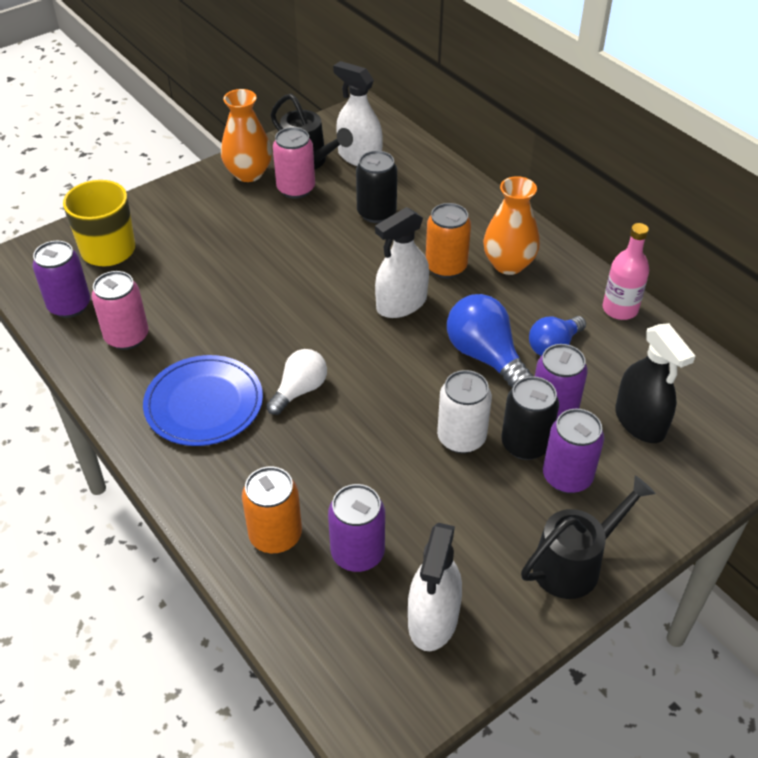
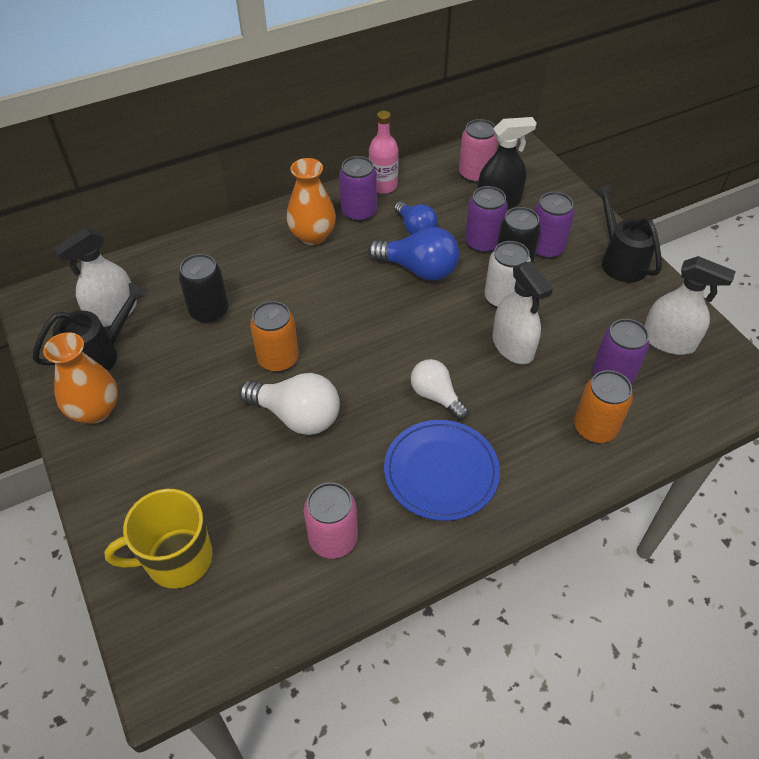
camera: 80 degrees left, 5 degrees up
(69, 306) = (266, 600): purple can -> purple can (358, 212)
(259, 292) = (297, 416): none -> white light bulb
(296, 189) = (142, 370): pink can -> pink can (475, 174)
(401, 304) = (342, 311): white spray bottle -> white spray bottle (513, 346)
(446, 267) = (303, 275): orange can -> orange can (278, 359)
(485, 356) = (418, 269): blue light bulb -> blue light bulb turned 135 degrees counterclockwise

━━━━━━

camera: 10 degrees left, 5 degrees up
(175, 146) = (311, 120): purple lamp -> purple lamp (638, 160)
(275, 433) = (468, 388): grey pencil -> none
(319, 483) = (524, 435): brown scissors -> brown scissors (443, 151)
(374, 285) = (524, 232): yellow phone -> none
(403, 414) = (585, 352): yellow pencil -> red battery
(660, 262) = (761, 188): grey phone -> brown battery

━━━━━━

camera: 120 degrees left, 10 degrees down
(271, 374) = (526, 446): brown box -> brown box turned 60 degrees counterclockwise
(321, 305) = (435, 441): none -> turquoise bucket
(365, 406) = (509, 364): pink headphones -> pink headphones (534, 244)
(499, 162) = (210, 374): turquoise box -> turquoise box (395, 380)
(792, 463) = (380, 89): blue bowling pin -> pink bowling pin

━━━━━━

If a line above holds the string "battery", return it as it stands.

- [Worked solution]
(403, 414) = (585, 352): yellow pencil -> red battery
(660, 262) = (761, 188): grey phone -> brown battery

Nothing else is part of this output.